Work request: All lines from the first line of the material up to and including the line with "BARO1 pin GND: GND -> none" must be copied exactly, and no others.
● ● ●
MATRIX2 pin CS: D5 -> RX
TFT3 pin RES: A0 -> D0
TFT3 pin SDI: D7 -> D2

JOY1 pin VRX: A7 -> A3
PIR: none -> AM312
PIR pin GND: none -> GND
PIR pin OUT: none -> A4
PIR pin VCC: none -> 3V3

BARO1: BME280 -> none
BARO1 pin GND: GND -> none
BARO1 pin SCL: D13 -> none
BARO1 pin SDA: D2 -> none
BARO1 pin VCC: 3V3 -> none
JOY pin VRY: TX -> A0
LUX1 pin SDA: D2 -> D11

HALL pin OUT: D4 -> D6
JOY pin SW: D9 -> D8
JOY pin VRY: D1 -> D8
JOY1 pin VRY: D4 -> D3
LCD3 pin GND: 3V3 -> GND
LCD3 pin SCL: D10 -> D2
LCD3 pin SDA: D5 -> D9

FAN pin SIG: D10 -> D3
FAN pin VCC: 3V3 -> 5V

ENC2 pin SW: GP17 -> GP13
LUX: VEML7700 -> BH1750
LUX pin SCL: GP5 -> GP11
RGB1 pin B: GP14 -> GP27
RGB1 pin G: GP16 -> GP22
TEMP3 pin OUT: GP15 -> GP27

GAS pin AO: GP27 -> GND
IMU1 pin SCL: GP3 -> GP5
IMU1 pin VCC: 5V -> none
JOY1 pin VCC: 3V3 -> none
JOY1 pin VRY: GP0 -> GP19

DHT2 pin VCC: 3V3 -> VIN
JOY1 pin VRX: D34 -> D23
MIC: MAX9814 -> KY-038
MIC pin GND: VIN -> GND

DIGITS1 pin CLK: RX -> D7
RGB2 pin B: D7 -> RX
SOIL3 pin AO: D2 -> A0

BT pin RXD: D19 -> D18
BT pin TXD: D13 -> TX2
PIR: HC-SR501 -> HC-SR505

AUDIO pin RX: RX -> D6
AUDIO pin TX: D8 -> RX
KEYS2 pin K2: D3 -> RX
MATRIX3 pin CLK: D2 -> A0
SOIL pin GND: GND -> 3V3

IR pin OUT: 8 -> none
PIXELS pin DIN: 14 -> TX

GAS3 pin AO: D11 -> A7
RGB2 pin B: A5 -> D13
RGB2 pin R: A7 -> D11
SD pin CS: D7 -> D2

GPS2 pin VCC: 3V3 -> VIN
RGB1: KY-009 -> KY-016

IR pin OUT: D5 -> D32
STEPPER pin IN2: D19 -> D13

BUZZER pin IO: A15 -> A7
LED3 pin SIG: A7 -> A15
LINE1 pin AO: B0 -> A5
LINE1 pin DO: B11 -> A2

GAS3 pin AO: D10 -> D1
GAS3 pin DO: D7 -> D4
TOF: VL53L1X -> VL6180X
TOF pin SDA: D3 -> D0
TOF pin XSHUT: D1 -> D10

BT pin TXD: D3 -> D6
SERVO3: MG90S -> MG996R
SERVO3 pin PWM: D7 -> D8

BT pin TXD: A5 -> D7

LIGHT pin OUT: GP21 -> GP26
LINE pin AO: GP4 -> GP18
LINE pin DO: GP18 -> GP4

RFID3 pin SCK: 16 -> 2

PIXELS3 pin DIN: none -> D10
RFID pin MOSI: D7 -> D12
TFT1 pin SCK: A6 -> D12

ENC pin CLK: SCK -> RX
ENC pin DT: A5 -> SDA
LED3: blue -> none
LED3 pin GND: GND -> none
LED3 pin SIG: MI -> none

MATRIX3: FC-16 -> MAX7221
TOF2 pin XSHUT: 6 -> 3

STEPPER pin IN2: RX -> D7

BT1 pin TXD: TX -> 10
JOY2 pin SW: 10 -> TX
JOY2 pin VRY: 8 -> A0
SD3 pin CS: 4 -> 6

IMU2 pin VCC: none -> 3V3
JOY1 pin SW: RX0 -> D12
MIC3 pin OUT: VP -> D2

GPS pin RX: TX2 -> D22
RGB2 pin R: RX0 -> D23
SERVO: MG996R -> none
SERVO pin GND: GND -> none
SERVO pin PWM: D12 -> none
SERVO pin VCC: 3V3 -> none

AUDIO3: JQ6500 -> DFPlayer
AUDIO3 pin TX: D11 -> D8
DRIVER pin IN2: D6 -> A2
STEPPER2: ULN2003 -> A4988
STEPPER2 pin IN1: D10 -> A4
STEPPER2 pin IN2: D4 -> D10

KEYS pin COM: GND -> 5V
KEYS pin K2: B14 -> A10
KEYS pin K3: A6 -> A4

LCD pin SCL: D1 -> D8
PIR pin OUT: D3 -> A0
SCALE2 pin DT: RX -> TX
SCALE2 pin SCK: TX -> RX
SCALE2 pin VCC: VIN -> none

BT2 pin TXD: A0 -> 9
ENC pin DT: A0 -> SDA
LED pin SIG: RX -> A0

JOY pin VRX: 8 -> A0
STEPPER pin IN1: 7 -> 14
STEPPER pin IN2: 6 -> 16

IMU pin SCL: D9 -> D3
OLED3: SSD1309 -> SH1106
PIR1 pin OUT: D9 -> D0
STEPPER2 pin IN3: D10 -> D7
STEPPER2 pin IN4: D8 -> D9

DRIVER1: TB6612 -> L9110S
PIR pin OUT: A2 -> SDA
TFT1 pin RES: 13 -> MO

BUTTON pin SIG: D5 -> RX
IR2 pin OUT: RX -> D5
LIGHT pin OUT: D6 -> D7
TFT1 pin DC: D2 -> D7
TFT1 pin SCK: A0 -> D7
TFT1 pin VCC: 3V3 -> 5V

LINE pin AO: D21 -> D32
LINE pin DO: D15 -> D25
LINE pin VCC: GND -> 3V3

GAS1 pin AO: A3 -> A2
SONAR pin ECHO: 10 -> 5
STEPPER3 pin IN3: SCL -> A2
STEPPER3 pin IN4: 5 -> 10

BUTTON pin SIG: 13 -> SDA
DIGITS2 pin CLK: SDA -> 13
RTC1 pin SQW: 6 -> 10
● ● ●
Task solution:
MATRIX2 pin CS: D5 -> RX
TFT3 pin RES: A0 -> D0
TFT3 pin SDI: D7 -> D2

JOY1 pin VRX: A7 -> A3
PIR: none -> AM312
PIR pin GND: none -> GND
PIR pin OUT: none -> A4
PIR pin VCC: none -> 3V3

BARO1: BME280 -> none
BARO1 pin GND: GND -> none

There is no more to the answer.